Required task
Reproduce the listing below without any change, from the line with "Freetown: 11:46 -> none" to the line with "Miami: 23:00 -> 23:02", including both of those lines.

Material for this task
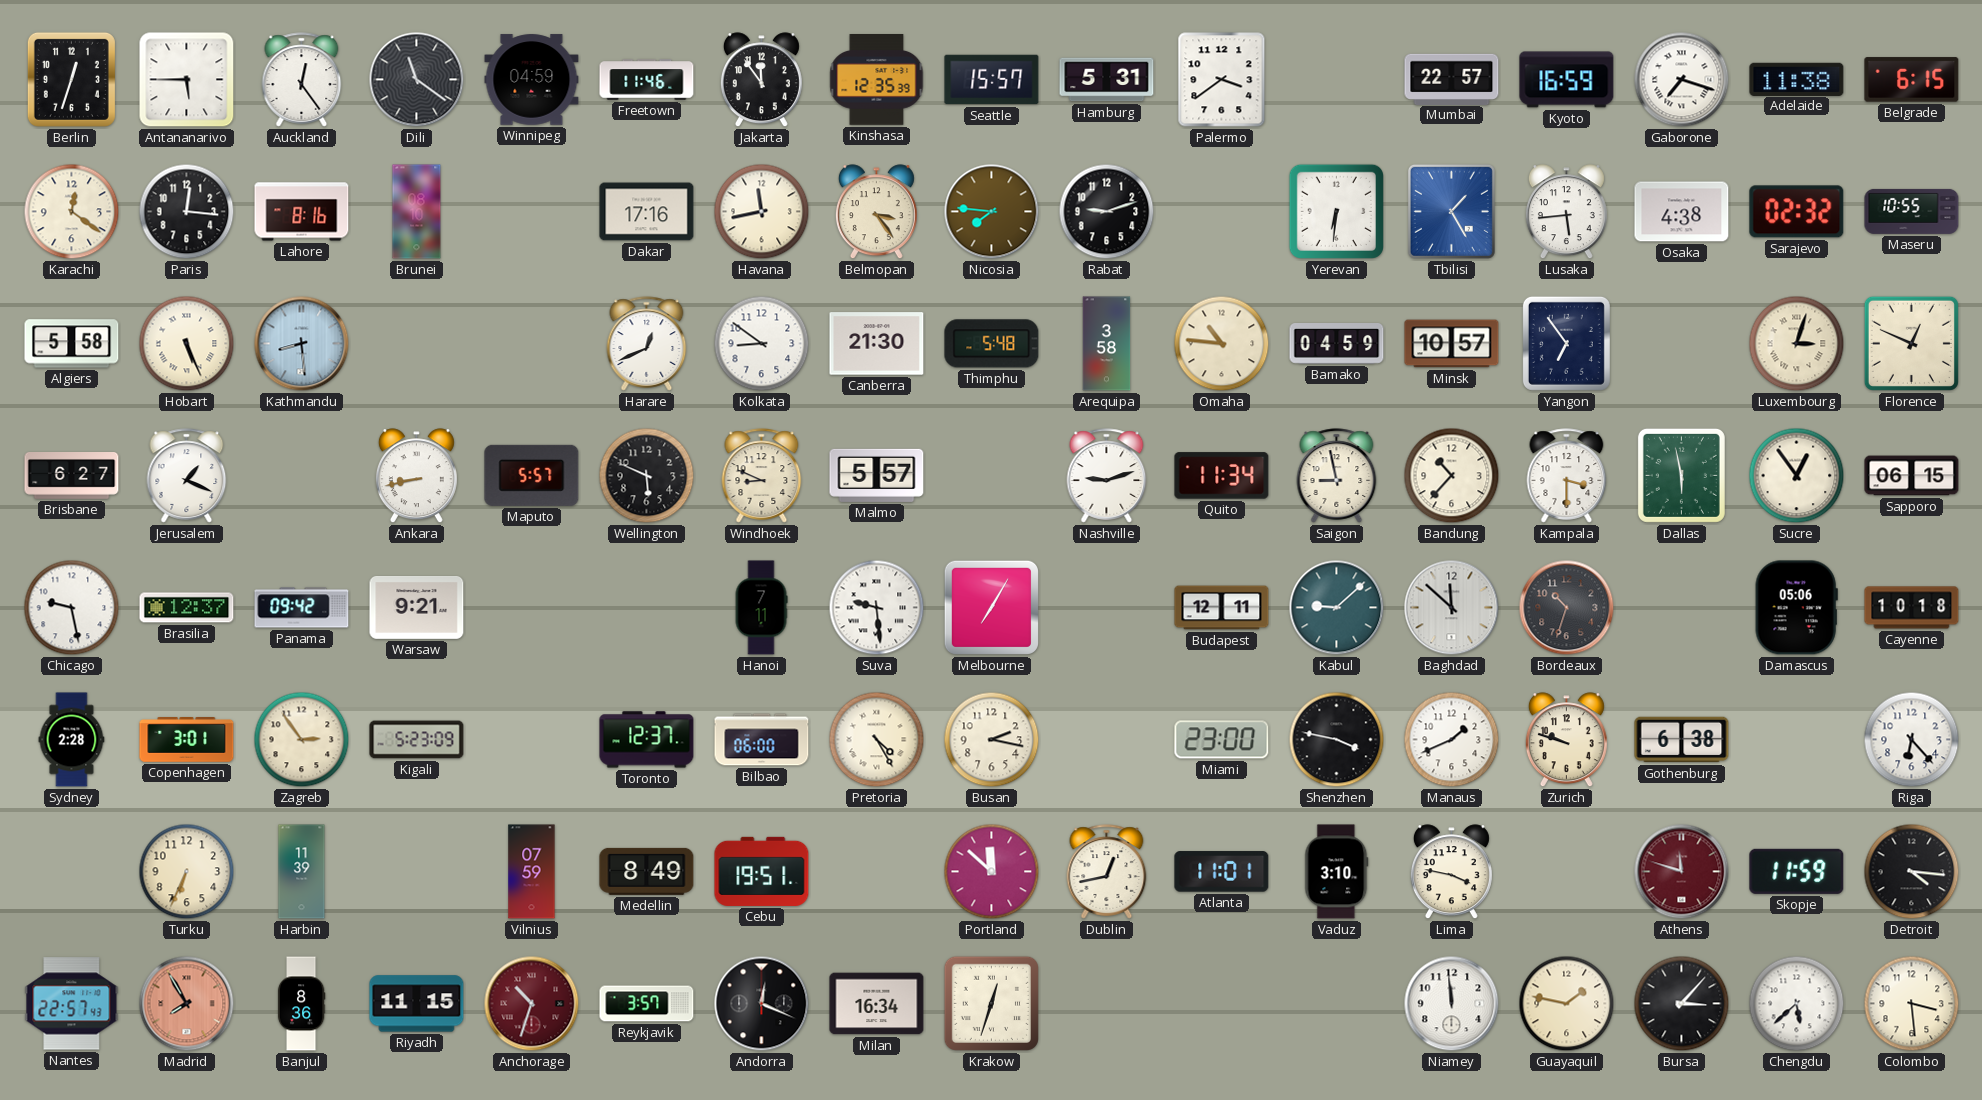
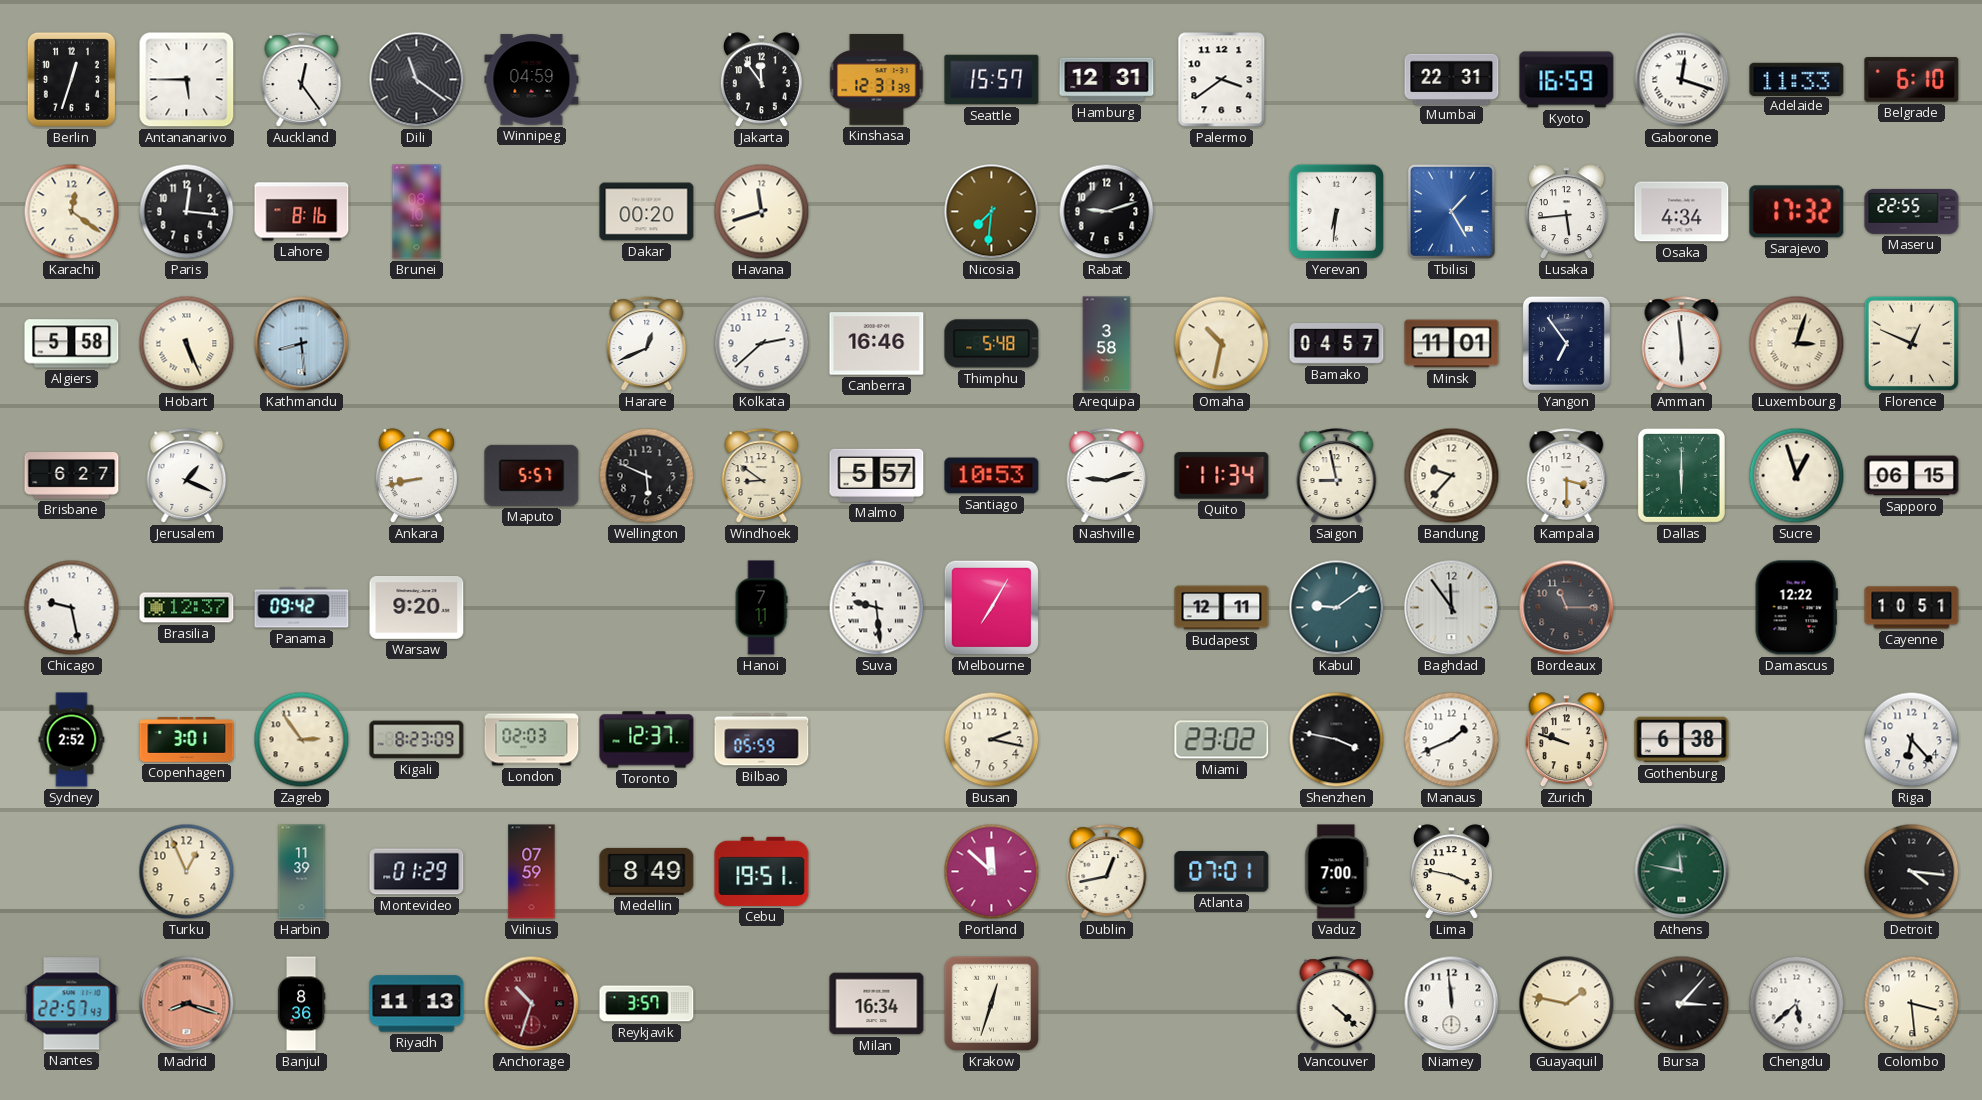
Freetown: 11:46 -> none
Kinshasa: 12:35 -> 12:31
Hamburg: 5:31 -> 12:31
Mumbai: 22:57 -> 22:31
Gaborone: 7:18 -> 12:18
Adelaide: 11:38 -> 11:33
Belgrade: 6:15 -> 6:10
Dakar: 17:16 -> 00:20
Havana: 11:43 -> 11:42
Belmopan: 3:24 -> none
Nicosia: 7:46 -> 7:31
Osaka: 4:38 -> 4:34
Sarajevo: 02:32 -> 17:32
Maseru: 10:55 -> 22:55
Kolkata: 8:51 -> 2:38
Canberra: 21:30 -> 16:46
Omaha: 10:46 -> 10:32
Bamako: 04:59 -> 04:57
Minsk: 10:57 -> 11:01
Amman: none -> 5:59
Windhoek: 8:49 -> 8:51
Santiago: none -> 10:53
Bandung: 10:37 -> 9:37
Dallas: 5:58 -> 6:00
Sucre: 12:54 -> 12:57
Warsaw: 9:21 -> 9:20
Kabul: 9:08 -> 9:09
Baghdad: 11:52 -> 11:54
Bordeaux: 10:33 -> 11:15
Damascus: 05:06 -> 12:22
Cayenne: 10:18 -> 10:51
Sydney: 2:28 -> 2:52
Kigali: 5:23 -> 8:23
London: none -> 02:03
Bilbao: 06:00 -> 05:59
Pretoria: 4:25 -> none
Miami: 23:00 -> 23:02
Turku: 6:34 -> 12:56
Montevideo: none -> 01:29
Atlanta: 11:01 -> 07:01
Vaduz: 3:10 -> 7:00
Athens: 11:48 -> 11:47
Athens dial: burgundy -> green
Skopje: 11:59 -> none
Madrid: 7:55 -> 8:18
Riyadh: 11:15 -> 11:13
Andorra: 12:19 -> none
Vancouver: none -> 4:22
==
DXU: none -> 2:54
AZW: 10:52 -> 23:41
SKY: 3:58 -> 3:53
--
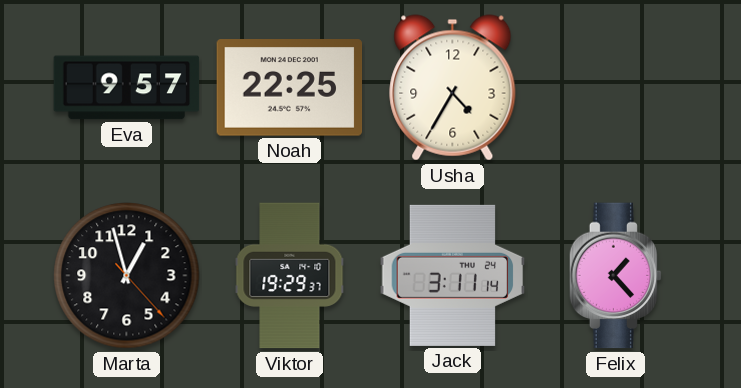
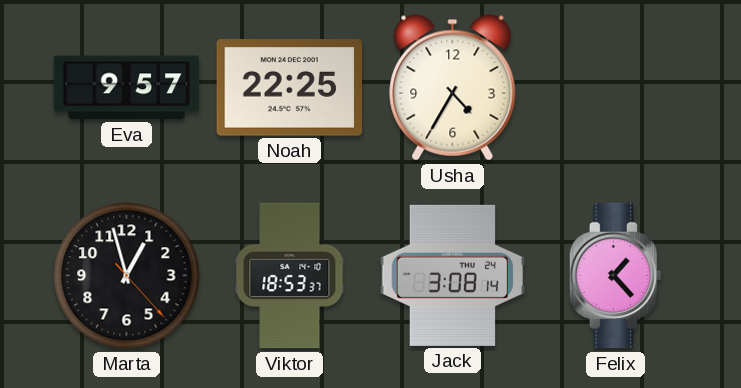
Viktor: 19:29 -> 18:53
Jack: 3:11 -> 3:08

Full response
Freetown: 11:46 -> none
Kinshasa: 12:35 -> 12:31
Hamburg: 5:31 -> 12:31
Mumbai: 22:57 -> 22:31
Gaborone: 7:18 -> 12:18
Adelaide: 11:38 -> 11:33
Belgrade: 6:15 -> 6:10
Dakar: 17:16 -> 00:20
Havana: 11:43 -> 11:42
Belmopan: 3:24 -> none
Nicosia: 7:46 -> 7:31
Osaka: 4:38 -> 4:34
Sarajevo: 02:32 -> 17:32
Maseru: 10:55 -> 22:55
Kolkata: 8:51 -> 2:38
Canberra: 21:30 -> 16:46
Omaha: 10:46 -> 10:32
Bamako: 04:59 -> 04:57
Minsk: 10:57 -> 11:01
Amman: none -> 5:59
Windhoek: 8:49 -> 8:51
Santiago: none -> 10:53
Bandung: 10:37 -> 9:37
Dallas: 5:58 -> 6:00
Sucre: 12:54 -> 12:57
Warsaw: 9:21 -> 9:20
Kabul: 9:08 -> 9:09
Baghdad: 11:52 -> 11:54
Bordeaux: 10:33 -> 11:15
Damascus: 05:06 -> 12:22
Cayenne: 10:18 -> 10:51
Sydney: 2:28 -> 2:52
Kigali: 5:23 -> 8:23
London: none -> 02:03
Bilbao: 06:00 -> 05:59
Pretoria: 4:25 -> none
Miami: 23:00 -> 23:02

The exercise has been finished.